Records to process Block Start

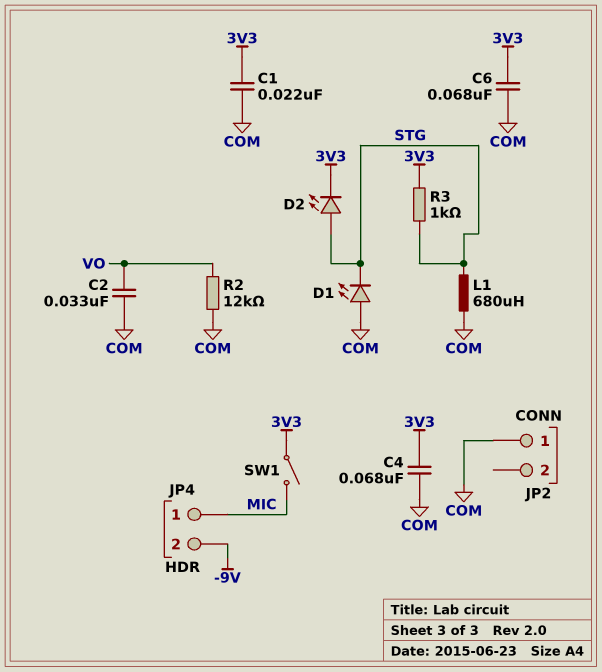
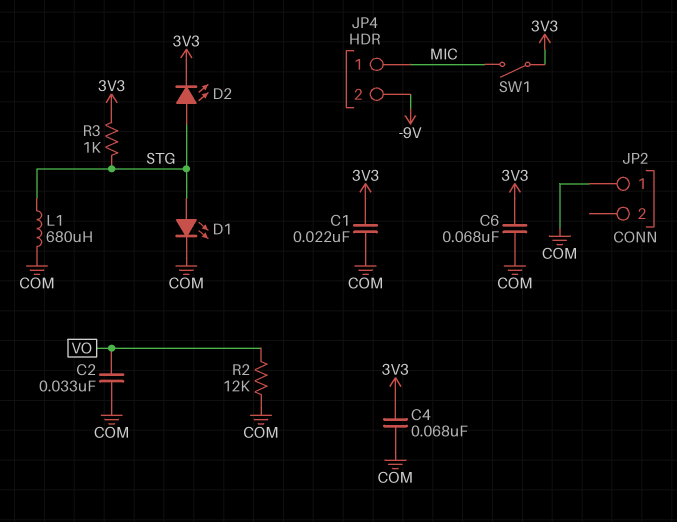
D1: LED (A COM, K STG) -> LED (A STG, K COM)

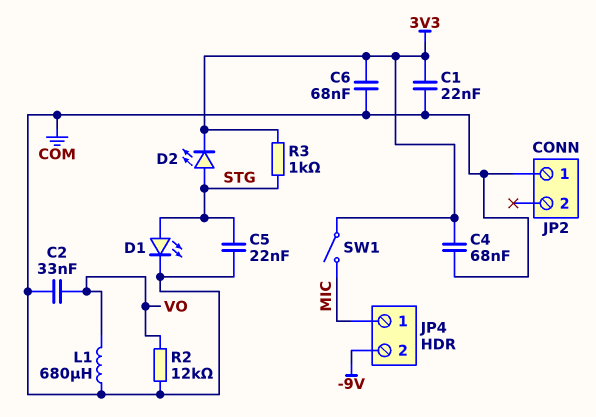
C5: none -> 22nF (COM, STG)
L1: 680uH (COM, STG) -> 680uH (COM, VO)

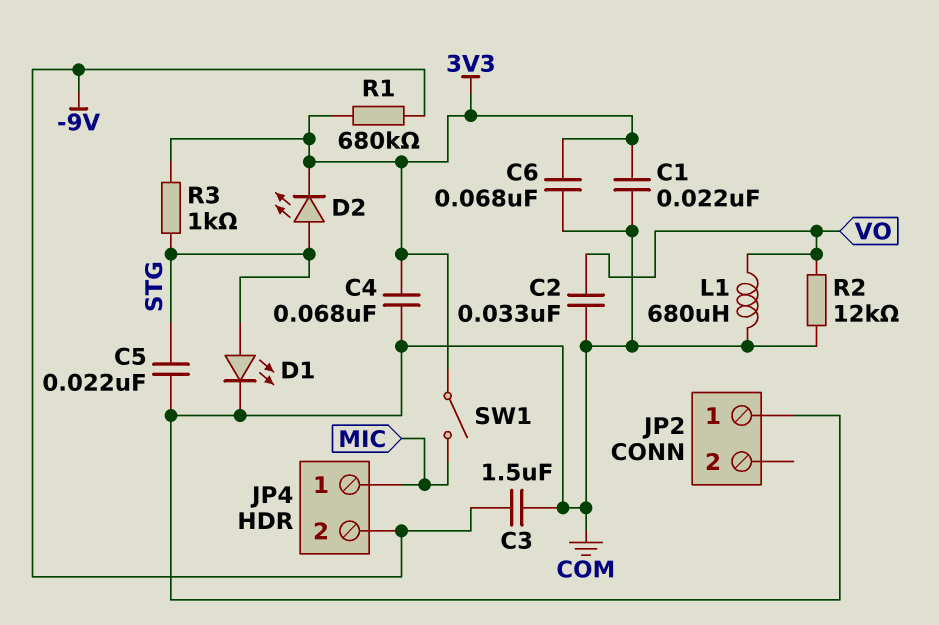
C3: none -> 1.5uF (-9V, COM)
R1: none -> 680k (-9V, 3V3)

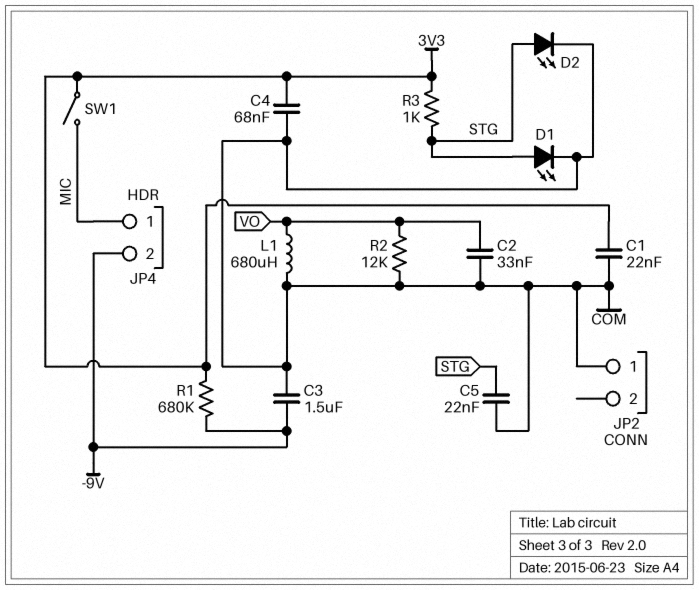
C6: 68nF (3V3, COM) -> none
D2: LED (A STG, K 3V3) -> LED (A STG, K COM)

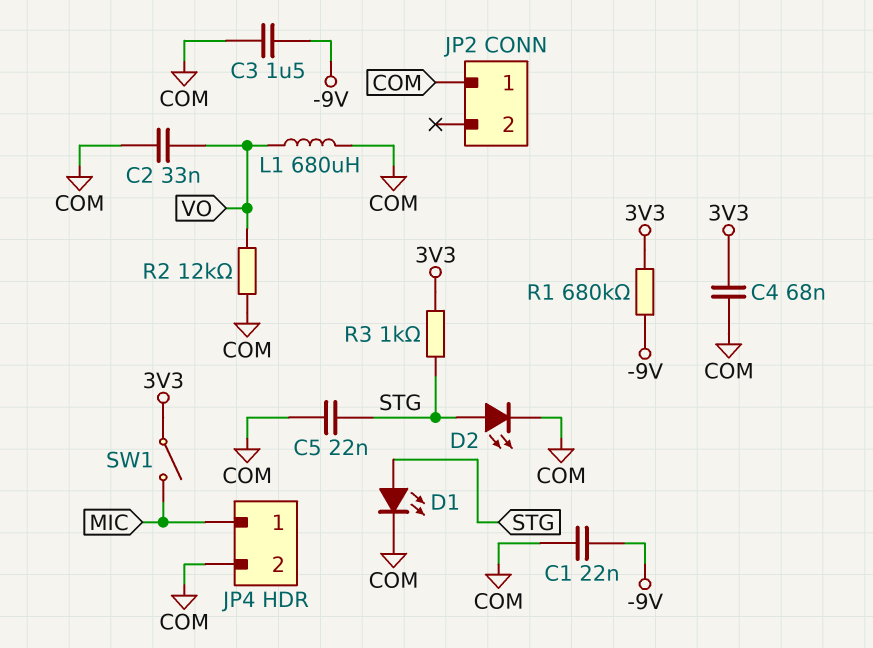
C1: 22nF (3V3, COM) -> 22nF (-9V, COM)
JP4 pin 2: -9V -> COM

Records to process Block End

_What this task involves_: Nothing but a number is expected here: the number of lines in the entries that include the word "none".

_Your response_: 4